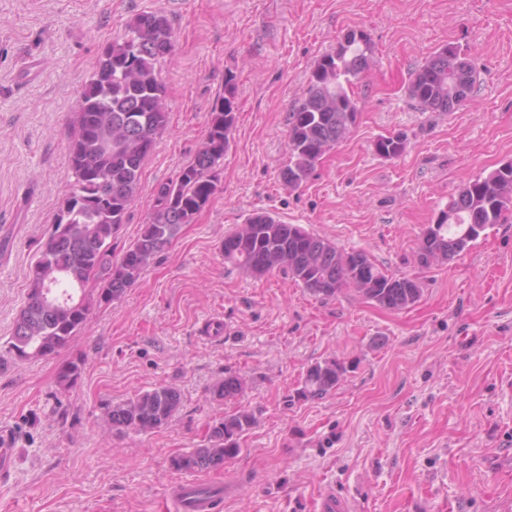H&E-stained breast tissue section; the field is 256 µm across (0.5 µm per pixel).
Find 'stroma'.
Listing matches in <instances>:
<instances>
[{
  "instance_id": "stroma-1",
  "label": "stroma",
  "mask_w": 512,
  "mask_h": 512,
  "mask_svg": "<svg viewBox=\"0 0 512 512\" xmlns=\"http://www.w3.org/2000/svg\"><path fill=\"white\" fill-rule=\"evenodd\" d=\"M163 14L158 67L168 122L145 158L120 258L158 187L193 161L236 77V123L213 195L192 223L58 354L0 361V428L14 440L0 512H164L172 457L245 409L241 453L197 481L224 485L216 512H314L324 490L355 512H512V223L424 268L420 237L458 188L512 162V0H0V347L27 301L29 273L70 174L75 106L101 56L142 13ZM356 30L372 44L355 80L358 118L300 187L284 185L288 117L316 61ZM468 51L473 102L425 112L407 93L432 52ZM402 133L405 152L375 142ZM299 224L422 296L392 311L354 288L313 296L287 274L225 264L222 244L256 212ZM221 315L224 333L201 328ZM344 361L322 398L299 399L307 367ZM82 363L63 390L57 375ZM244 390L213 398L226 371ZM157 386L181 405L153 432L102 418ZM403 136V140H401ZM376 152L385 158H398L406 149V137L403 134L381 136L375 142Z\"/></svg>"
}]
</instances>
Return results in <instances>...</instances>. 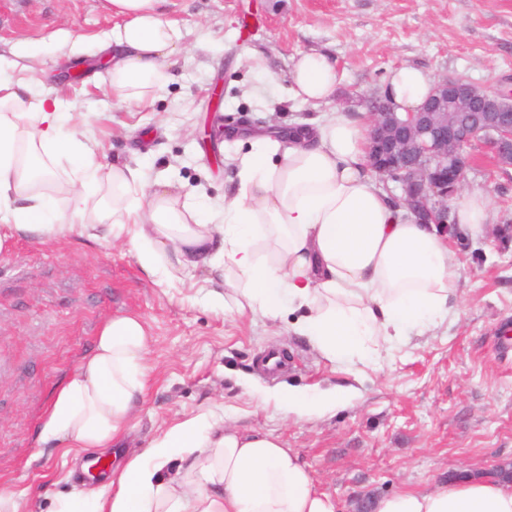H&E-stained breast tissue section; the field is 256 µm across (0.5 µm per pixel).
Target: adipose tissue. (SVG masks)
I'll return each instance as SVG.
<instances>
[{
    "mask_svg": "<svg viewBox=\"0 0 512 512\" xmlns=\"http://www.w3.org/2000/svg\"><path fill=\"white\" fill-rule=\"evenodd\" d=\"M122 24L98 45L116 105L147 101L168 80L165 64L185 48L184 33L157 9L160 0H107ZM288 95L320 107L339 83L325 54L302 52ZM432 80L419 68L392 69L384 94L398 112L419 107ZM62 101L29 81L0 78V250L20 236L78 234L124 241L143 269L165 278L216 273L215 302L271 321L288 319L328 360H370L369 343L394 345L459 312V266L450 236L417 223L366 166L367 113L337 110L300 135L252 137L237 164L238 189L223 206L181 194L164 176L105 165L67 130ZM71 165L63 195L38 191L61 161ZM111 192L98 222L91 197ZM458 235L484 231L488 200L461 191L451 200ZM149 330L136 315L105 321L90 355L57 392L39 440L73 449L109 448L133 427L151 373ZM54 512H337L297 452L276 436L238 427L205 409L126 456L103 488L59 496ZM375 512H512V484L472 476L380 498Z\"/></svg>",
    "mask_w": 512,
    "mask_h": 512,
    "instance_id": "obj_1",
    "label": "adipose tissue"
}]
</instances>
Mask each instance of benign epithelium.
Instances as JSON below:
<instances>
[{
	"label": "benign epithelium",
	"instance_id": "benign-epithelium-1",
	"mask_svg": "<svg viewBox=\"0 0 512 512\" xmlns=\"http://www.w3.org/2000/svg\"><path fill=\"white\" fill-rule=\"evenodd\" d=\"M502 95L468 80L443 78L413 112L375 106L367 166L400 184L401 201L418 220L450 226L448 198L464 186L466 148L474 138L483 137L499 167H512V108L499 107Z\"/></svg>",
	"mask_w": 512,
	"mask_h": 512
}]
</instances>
· · · · · · ·
Problem description: Report how many lines hold the string "path", giving the number and nothing else.

Output for this exercise: 3